## Information given

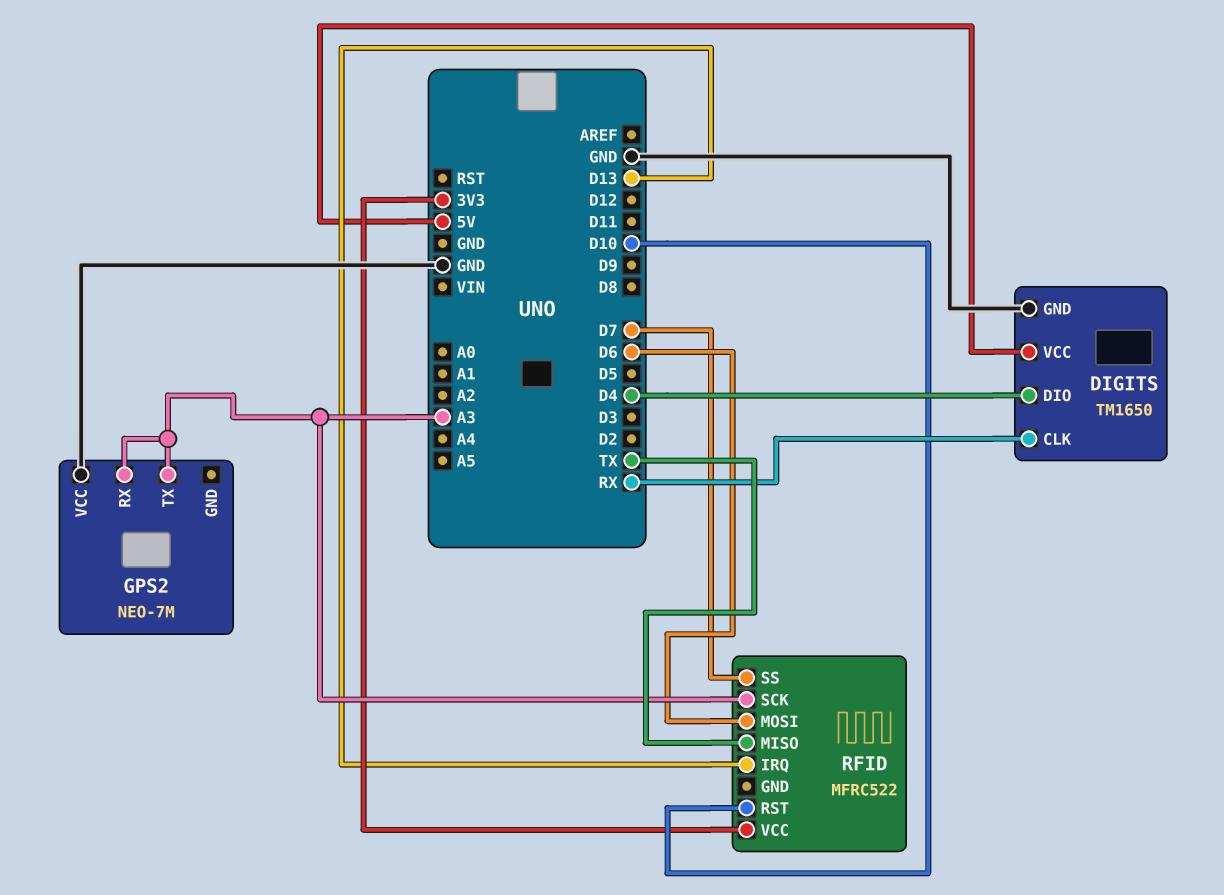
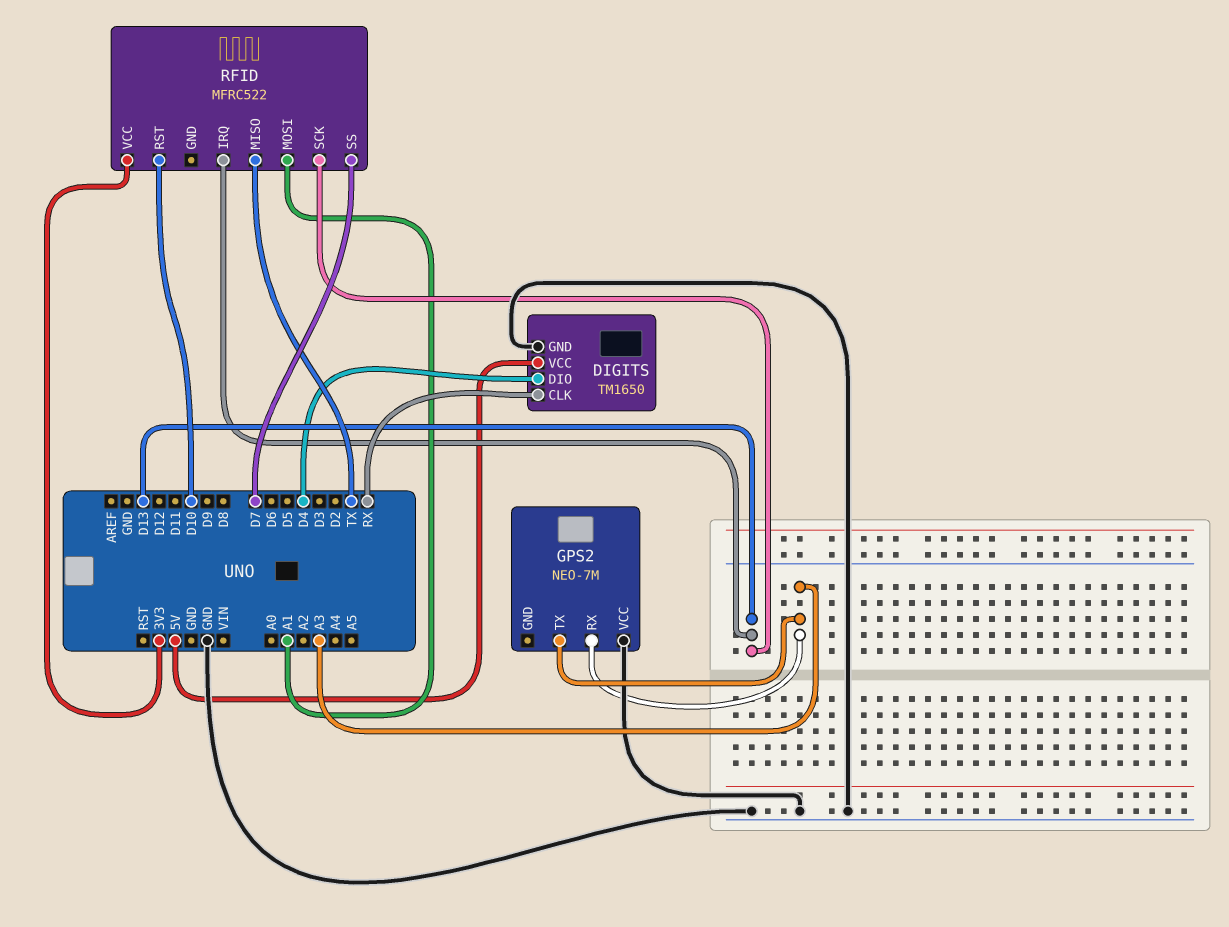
RFID pin MOSI: D6 -> A1
RFID pin SCK: A3 -> D13

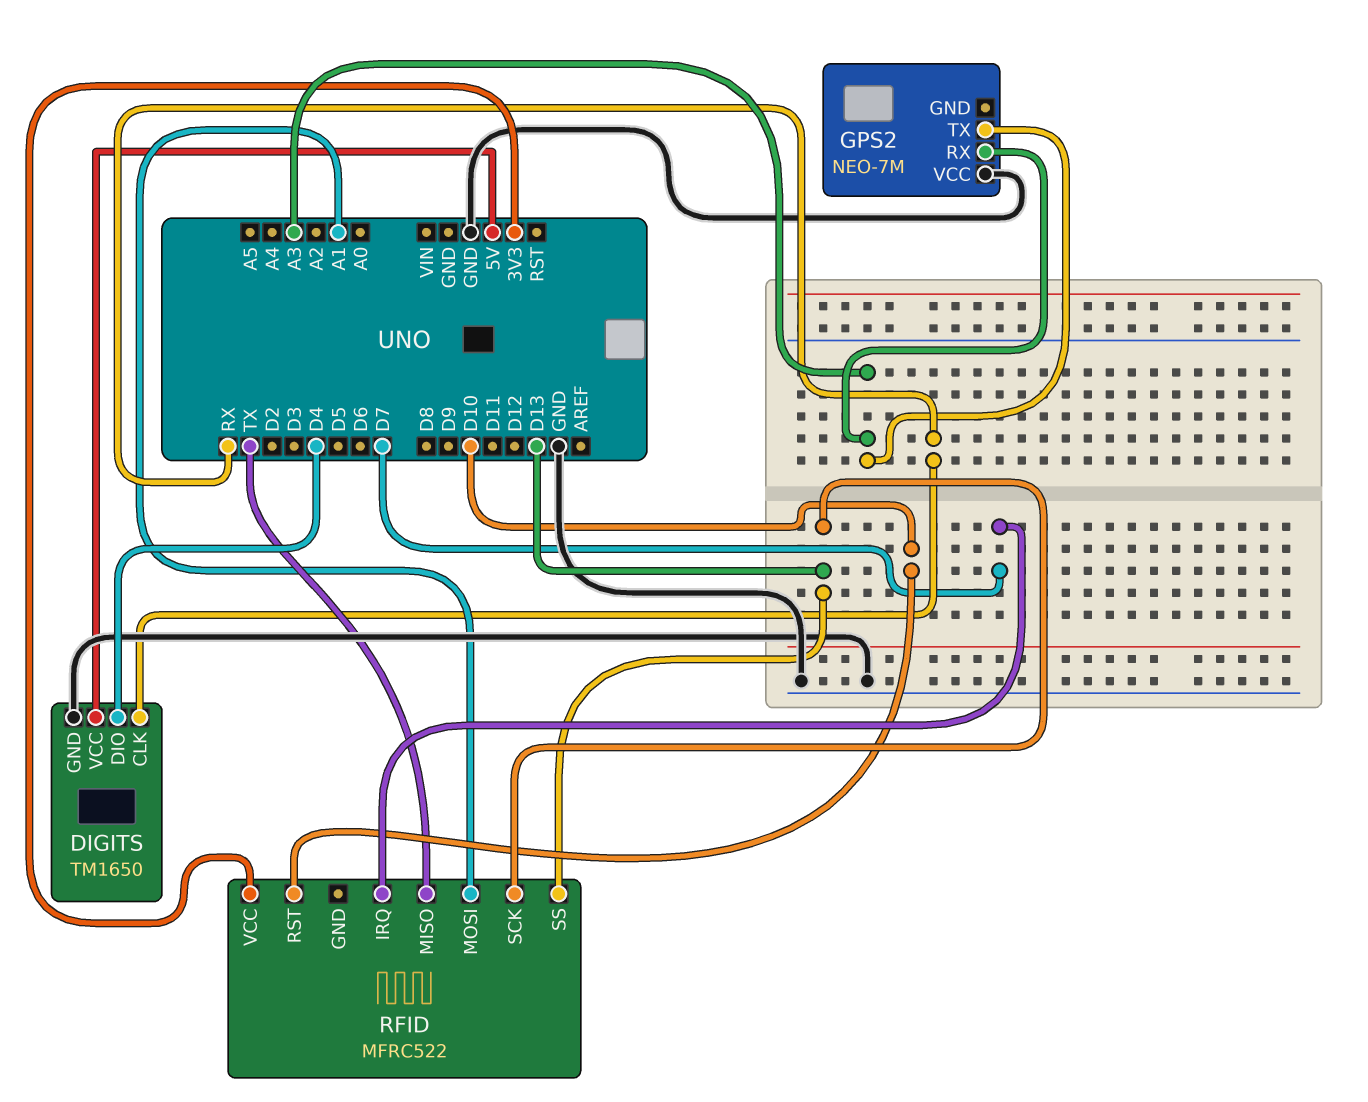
RFID pin IRQ: D13 -> D7
RFID pin SS: D7 -> D13

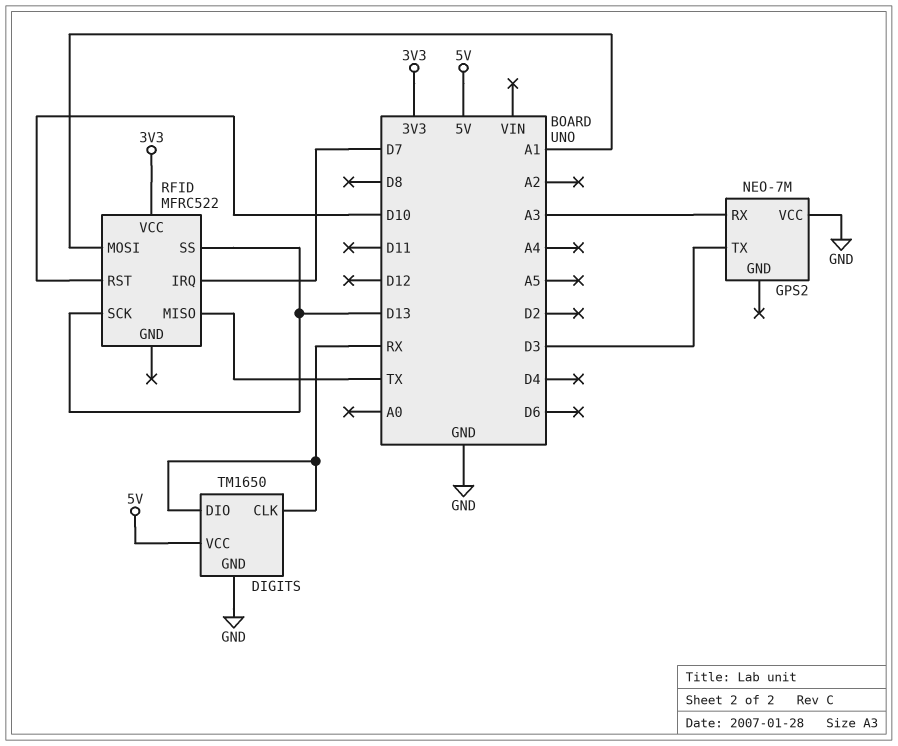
DIGITS pin DIO: D4 -> RX
GPS2 pin TX: A3 -> D3

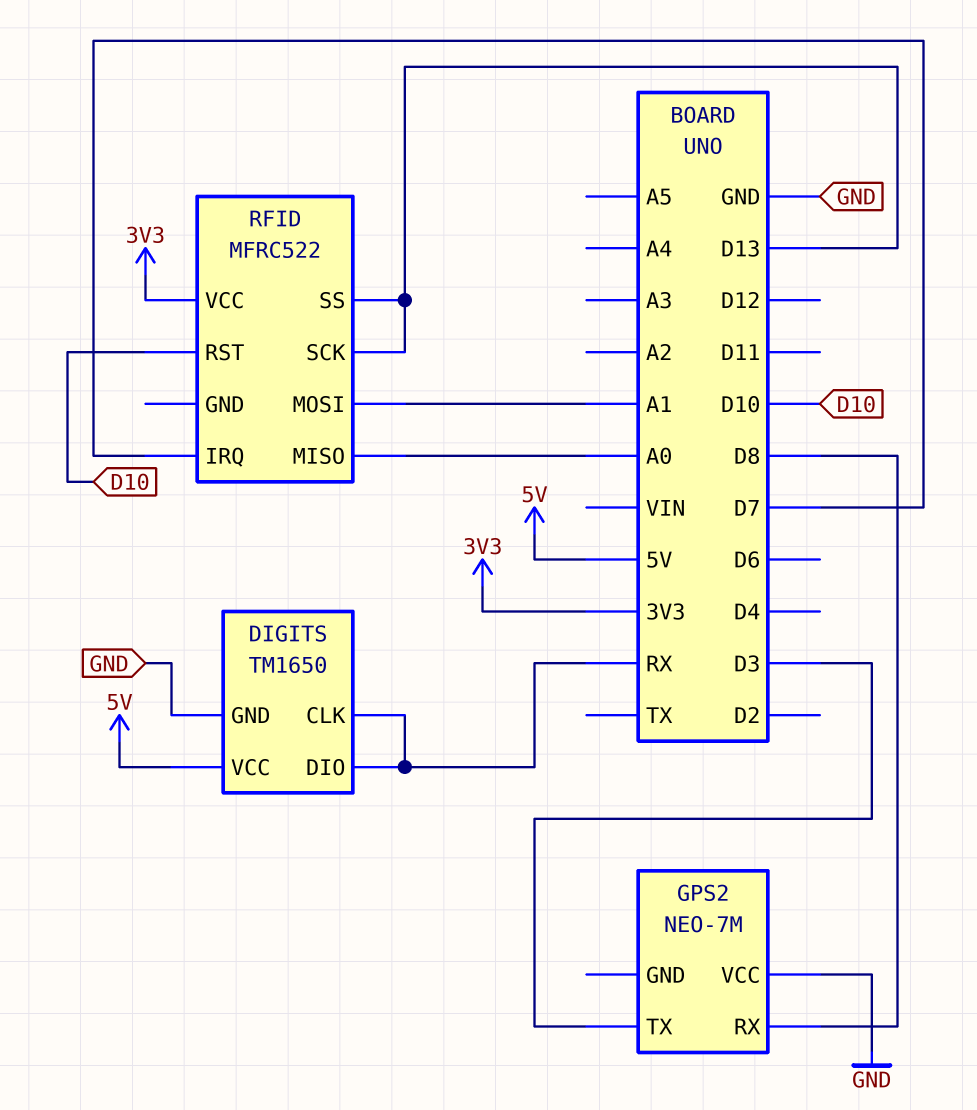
GPS2 pin RX: A3 -> D8
RFID pin MISO: TX -> A0

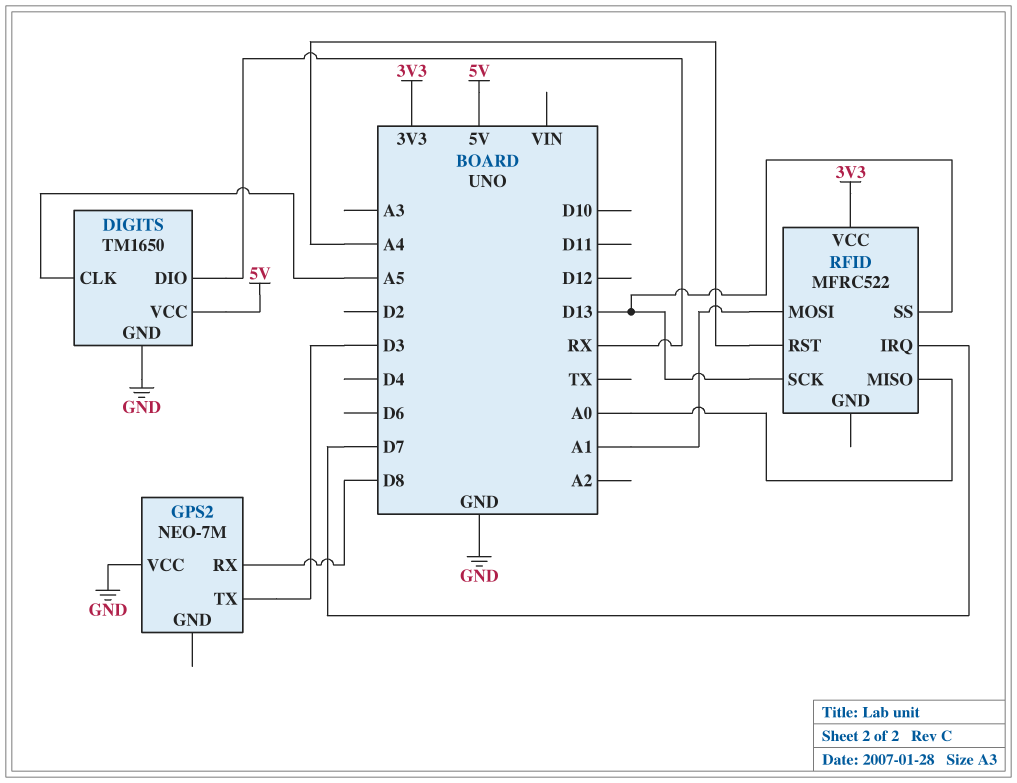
DIGITS pin CLK: RX -> A5
RFID pin RST: D10 -> A4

## Exercise
What is needed is an exact copy of all the records, minus any pictures.

## Output
RFID pin MOSI: D6 -> A1
RFID pin SCK: A3 -> D13

RFID pin IRQ: D13 -> D7
RFID pin SS: D7 -> D13

DIGITS pin DIO: D4 -> RX
GPS2 pin TX: A3 -> D3

GPS2 pin RX: A3 -> D8
RFID pin MISO: TX -> A0

DIGITS pin CLK: RX -> A5
RFID pin RST: D10 -> A4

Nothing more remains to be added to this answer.